→ **Supplied records**:

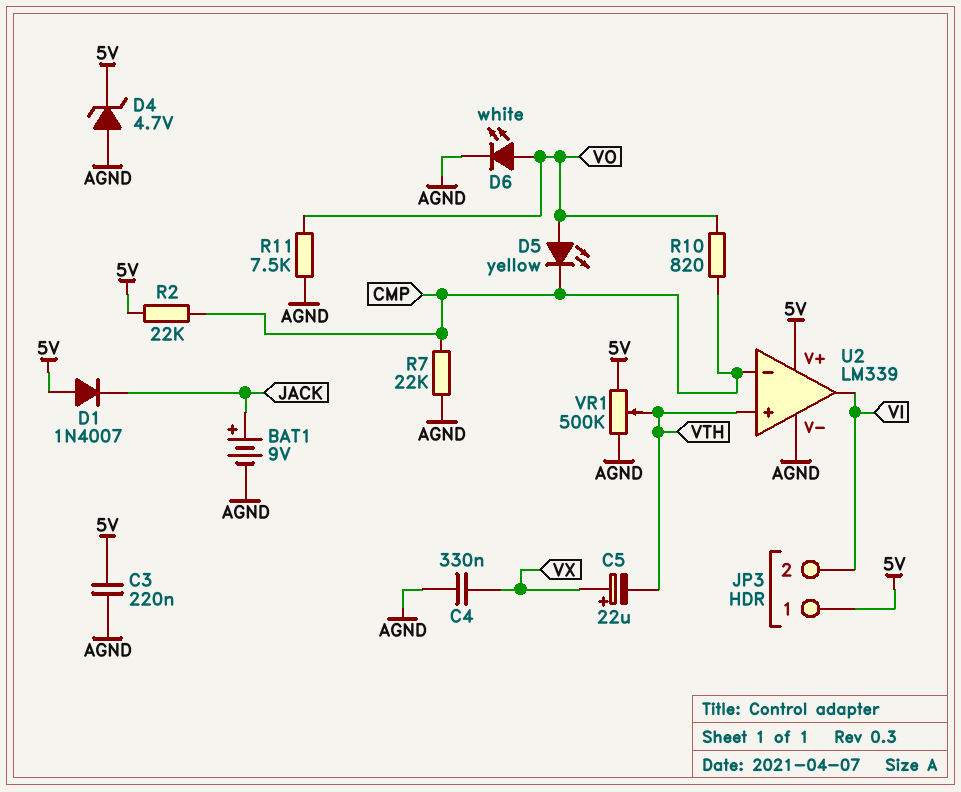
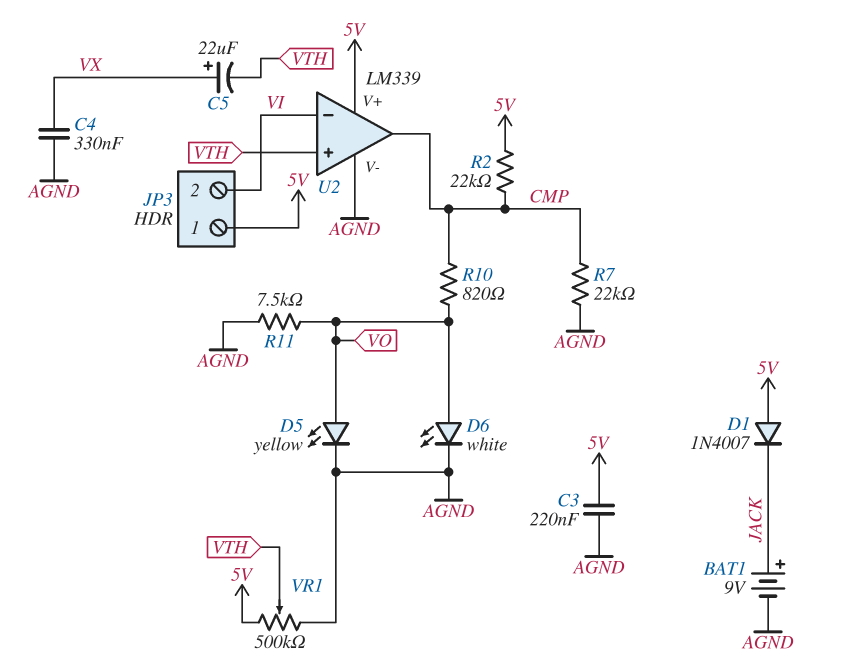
D4: zener 4.7V (A AGND, K 5V) -> none
D5: LED yellow (A VO, K CMP) -> LED yellow (A VO, K AGND)
U2 pin in-: CMP -> VI
U2 pin out: VI -> CMP

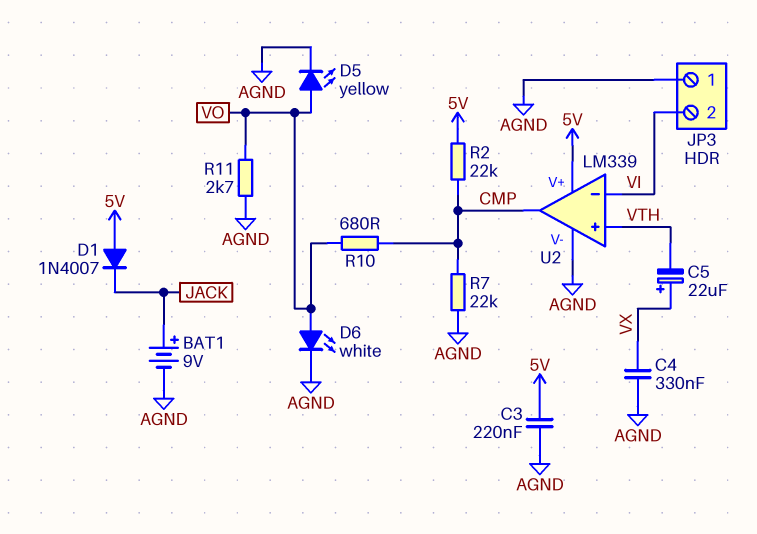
JP3 pin 1: 5V -> AGND
R10: 820 (CMP, VO) -> 680 (CMP, VO)
R11: 7.5k (AGND, VO) -> 2.7k (AGND, VO)
VR1: 500k (5V, AGND, wiper VTH) -> none

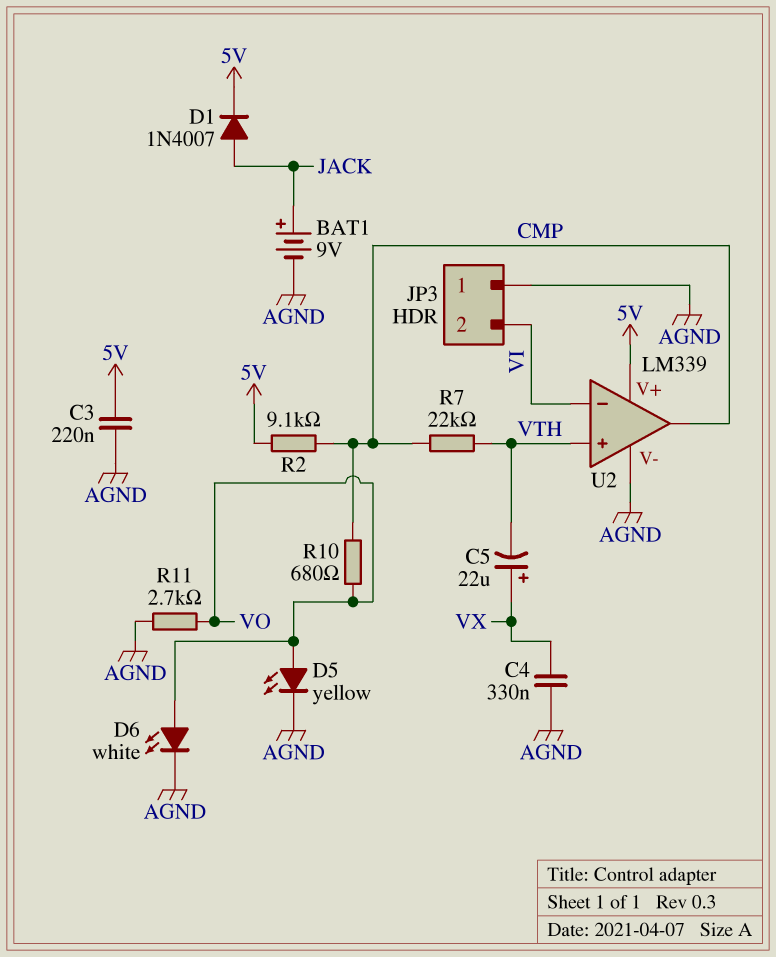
D1: diode 1N4007 (A 5V, K JACK) -> diode 1N4007 (A JACK, K 5V)
R2: 22k (5V, CMP) -> 9.1k (5V, CMP)
R7: 22k (AGND, CMP) -> 22k (CMP, VTH)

→ **Assigned task**: Copy out each line of the entries where the word "AGND" is found.

→ **Response box**:
D4: zener 4.7V (A AGND, K 5V) -> none
D5: LED yellow (A VO, K CMP) -> LED yellow (A VO, K AGND)
JP3 pin 1: 5V -> AGND
R11: 7.5k (AGND, VO) -> 2.7k (AGND, VO)
VR1: 500k (5V, AGND, wiper VTH) -> none
R7: 22k (AGND, CMP) -> 22k (CMP, VTH)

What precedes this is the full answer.